- Aim of the exercise:
Return all entries precisely as they stand, without the images.

Information given Start Marker

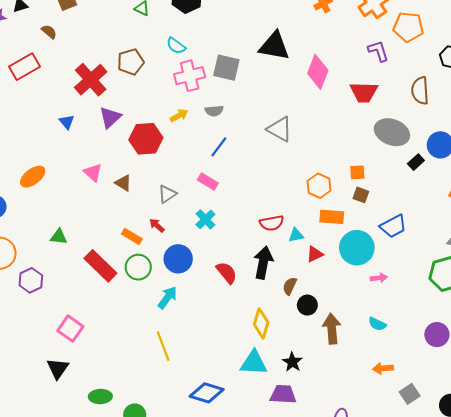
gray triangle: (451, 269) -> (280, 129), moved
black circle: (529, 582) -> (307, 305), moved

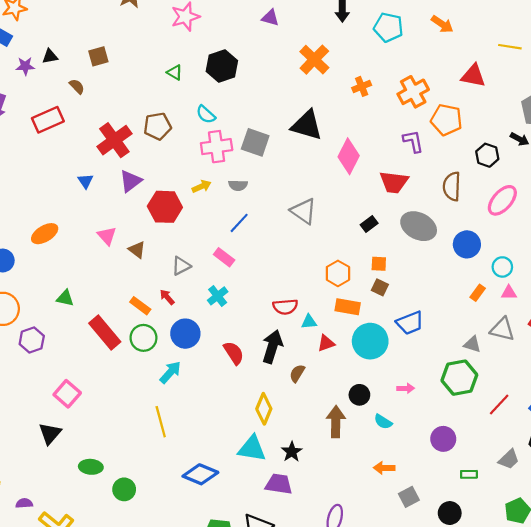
black rectangle: (416, 162) -> (369, 224), moved
pink arrow: (379, 278) -> (406, 388), moved
black circle: (307, 305) -> (359, 395), moved

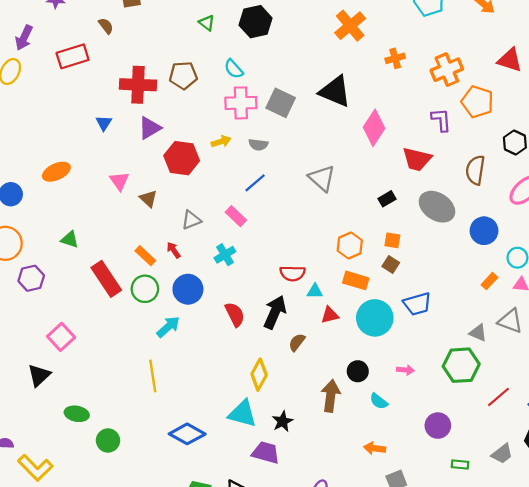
red cross: (114, 140) -> (138, 85), turned 32

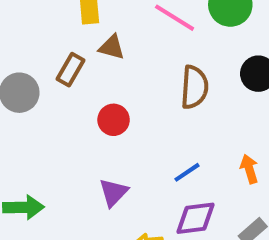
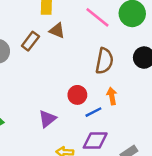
red circle: (114, 120) -> (77, 95), moved
orange arrow: (249, 169) -> (112, 96), moved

Information given End Marker

- Solution for this task:
gray triangle: (451, 269) -> (280, 129), moved
black circle: (529, 582) -> (307, 305), moved

black rectangle: (416, 162) -> (369, 224), moved
pink arrow: (379, 278) -> (406, 388), moved
black circle: (307, 305) -> (359, 395), moved

red cross: (114, 140) -> (138, 85), turned 32

red circle: (114, 120) -> (77, 95), moved
orange arrow: (249, 169) -> (112, 96), moved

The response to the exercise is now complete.